» **Given instruction**: Reproduce every line in the items below character for character, without altering, omitting, or reordering anything.

» **Data to use**:
:::::

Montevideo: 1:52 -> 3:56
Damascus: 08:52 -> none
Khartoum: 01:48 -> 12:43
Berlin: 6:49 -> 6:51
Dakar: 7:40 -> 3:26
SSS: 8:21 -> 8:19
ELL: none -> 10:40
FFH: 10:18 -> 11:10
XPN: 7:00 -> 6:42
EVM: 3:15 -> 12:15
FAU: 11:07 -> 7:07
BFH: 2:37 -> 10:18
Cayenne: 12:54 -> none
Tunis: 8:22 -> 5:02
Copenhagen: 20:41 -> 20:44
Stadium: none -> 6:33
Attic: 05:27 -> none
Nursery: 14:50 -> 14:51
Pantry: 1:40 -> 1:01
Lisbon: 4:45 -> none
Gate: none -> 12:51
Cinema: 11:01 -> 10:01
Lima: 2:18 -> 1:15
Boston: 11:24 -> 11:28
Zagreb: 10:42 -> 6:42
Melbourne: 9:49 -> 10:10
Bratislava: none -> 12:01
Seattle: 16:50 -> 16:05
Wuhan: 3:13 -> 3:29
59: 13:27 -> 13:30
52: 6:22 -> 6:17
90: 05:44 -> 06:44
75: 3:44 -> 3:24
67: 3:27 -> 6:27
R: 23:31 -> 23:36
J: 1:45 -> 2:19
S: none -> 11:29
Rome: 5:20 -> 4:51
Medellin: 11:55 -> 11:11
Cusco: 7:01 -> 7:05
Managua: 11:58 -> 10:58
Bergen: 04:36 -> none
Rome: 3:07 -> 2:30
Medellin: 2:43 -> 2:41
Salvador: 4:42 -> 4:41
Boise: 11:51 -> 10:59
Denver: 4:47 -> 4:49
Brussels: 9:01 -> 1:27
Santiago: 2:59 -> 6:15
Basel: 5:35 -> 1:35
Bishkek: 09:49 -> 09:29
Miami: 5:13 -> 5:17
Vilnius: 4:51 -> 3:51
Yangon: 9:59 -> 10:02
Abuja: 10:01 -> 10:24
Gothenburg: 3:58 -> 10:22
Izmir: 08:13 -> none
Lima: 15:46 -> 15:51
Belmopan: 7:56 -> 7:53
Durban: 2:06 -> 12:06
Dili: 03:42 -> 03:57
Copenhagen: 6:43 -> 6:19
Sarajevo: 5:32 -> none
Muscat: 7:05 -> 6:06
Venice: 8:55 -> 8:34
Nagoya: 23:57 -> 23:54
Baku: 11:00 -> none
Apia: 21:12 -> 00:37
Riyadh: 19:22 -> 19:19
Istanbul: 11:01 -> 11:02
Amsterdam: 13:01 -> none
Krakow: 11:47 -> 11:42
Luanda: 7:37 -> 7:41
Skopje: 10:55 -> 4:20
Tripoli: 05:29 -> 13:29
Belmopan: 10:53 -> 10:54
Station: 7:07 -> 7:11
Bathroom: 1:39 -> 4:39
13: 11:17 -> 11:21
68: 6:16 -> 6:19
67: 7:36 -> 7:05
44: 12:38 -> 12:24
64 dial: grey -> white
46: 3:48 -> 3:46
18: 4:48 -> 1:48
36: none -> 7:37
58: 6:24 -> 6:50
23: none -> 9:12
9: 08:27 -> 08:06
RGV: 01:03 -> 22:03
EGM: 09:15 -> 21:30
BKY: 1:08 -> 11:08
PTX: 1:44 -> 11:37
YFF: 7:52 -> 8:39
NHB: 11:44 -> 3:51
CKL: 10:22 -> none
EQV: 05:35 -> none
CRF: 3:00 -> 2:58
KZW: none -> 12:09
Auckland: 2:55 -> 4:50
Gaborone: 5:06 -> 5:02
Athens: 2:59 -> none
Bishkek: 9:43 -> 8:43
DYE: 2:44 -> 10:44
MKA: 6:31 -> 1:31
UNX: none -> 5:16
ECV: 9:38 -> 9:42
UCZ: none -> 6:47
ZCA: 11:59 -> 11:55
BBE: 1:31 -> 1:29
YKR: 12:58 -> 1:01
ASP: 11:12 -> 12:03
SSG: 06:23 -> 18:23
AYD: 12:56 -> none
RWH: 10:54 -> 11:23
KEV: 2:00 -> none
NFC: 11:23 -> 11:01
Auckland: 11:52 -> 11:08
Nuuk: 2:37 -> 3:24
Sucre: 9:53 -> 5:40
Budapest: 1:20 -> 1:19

:::::

» **Output below**:
Montevideo: 1:52 -> 3:56
Damascus: 08:52 -> none
Khartoum: 01:48 -> 12:43
Berlin: 6:49 -> 6:51
Dakar: 7:40 -> 3:26
SSS: 8:21 -> 8:19
ELL: none -> 10:40
FFH: 10:18 -> 11:10
XPN: 7:00 -> 6:42
EVM: 3:15 -> 12:15
FAU: 11:07 -> 7:07
BFH: 2:37 -> 10:18
Cayenne: 12:54 -> none
Tunis: 8:22 -> 5:02
Copenhagen: 20:41 -> 20:44
Stadium: none -> 6:33
Attic: 05:27 -> none
Nursery: 14:50 -> 14:51
Pantry: 1:40 -> 1:01
Lisbon: 4:45 -> none
Gate: none -> 12:51
Cinema: 11:01 -> 10:01
Lima: 2:18 -> 1:15
Boston: 11:24 -> 11:28
Zagreb: 10:42 -> 6:42
Melbourne: 9:49 -> 10:10
Bratislava: none -> 12:01
Seattle: 16:50 -> 16:05
Wuhan: 3:13 -> 3:29
59: 13:27 -> 13:30
52: 6:22 -> 6:17
90: 05:44 -> 06:44
75: 3:44 -> 3:24
67: 3:27 -> 6:27
R: 23:31 -> 23:36
J: 1:45 -> 2:19
S: none -> 11:29
Rome: 5:20 -> 4:51
Medellin: 11:55 -> 11:11
Cusco: 7:01 -> 7:05
Managua: 11:58 -> 10:58
Bergen: 04:36 -> none
Rome: 3:07 -> 2:30
Medellin: 2:43 -> 2:41
Salvador: 4:42 -> 4:41
Boise: 11:51 -> 10:59
Denver: 4:47 -> 4:49
Brussels: 9:01 -> 1:27
Santiago: 2:59 -> 6:15
Basel: 5:35 -> 1:35
Bishkek: 09:49 -> 09:29
Miami: 5:13 -> 5:17
Vilnius: 4:51 -> 3:51
Yangon: 9:59 -> 10:02
Abuja: 10:01 -> 10:24
Gothenburg: 3:58 -> 10:22
Izmir: 08:13 -> none
Lima: 15:46 -> 15:51
Belmopan: 7:56 -> 7:53
Durban: 2:06 -> 12:06
Dili: 03:42 -> 03:57
Copenhagen: 6:43 -> 6:19
Sarajevo: 5:32 -> none
Muscat: 7:05 -> 6:06
Venice: 8:55 -> 8:34
Nagoya: 23:57 -> 23:54
Baku: 11:00 -> none
Apia: 21:12 -> 00:37
Riyadh: 19:22 -> 19:19
Istanbul: 11:01 -> 11:02
Amsterdam: 13:01 -> none
Krakow: 11:47 -> 11:42
Luanda: 7:37 -> 7:41
Skopje: 10:55 -> 4:20
Tripoli: 05:29 -> 13:29
Belmopan: 10:53 -> 10:54
Station: 7:07 -> 7:11
Bathroom: 1:39 -> 4:39
13: 11:17 -> 11:21
68: 6:16 -> 6:19
67: 7:36 -> 7:05
44: 12:38 -> 12:24
64 dial: grey -> white
46: 3:48 -> 3:46
18: 4:48 -> 1:48
36: none -> 7:37
58: 6:24 -> 6:50
23: none -> 9:12
9: 08:27 -> 08:06
RGV: 01:03 -> 22:03
EGM: 09:15 -> 21:30
BKY: 1:08 -> 11:08
PTX: 1:44 -> 11:37
YFF: 7:52 -> 8:39
NHB: 11:44 -> 3:51
CKL: 10:22 -> none
EQV: 05:35 -> none
CRF: 3:00 -> 2:58
KZW: none -> 12:09
Auckland: 2:55 -> 4:50
Gaborone: 5:06 -> 5:02
Athens: 2:59 -> none
Bishkek: 9:43 -> 8:43
DYE: 2:44 -> 10:44
MKA: 6:31 -> 1:31
UNX: none -> 5:16
ECV: 9:38 -> 9:42
UCZ: none -> 6:47
ZCA: 11:59 -> 11:55
BBE: 1:31 -> 1:29
YKR: 12:58 -> 1:01
ASP: 11:12 -> 12:03
SSG: 06:23 -> 18:23
AYD: 12:56 -> none
RWH: 10:54 -> 11:23
KEV: 2:00 -> none
NFC: 11:23 -> 11:01
Auckland: 11:52 -> 11:08
Nuuk: 2:37 -> 3:24
Sucre: 9:53 -> 5:40
Budapest: 1:20 -> 1:19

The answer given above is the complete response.